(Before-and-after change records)
:::

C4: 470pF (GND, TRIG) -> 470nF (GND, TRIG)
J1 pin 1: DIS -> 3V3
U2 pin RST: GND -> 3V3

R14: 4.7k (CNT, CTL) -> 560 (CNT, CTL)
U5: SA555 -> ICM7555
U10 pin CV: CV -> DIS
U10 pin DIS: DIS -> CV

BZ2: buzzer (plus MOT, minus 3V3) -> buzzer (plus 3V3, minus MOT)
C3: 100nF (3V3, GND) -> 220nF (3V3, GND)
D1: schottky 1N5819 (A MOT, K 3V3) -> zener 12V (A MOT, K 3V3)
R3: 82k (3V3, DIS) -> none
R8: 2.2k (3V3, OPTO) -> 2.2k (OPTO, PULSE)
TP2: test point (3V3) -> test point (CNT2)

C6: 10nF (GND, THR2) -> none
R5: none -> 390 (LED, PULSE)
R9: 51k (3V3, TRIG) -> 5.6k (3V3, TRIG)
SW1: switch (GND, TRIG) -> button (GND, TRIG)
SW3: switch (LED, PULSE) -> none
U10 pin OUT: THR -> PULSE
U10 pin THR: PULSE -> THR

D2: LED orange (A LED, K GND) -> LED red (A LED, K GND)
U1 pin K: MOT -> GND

:::

▶ _What the task requires_
An exact copy of the lines from the one with "U10 pin CV: CV -> DIS" through the final line of the entries is the whole answer.

▶ _Exercise solution_
U10 pin CV: CV -> DIS
U10 pin DIS: DIS -> CV

BZ2: buzzer (plus MOT, minus 3V3) -> buzzer (plus 3V3, minus MOT)
C3: 100nF (3V3, GND) -> 220nF (3V3, GND)
D1: schottky 1N5819 (A MOT, K 3V3) -> zener 12V (A MOT, K 3V3)
R3: 82k (3V3, DIS) -> none
R8: 2.2k (3V3, OPTO) -> 2.2k (OPTO, PULSE)
TP2: test point (3V3) -> test point (CNT2)

C6: 10nF (GND, THR2) -> none
R5: none -> 390 (LED, PULSE)
R9: 51k (3V3, TRIG) -> 5.6k (3V3, TRIG)
SW1: switch (GND, TRIG) -> button (GND, TRIG)
SW3: switch (LED, PULSE) -> none
U10 pin OUT: THR -> PULSE
U10 pin THR: PULSE -> THR

D2: LED orange (A LED, K GND) -> LED red (A LED, K GND)
U1 pin K: MOT -> GND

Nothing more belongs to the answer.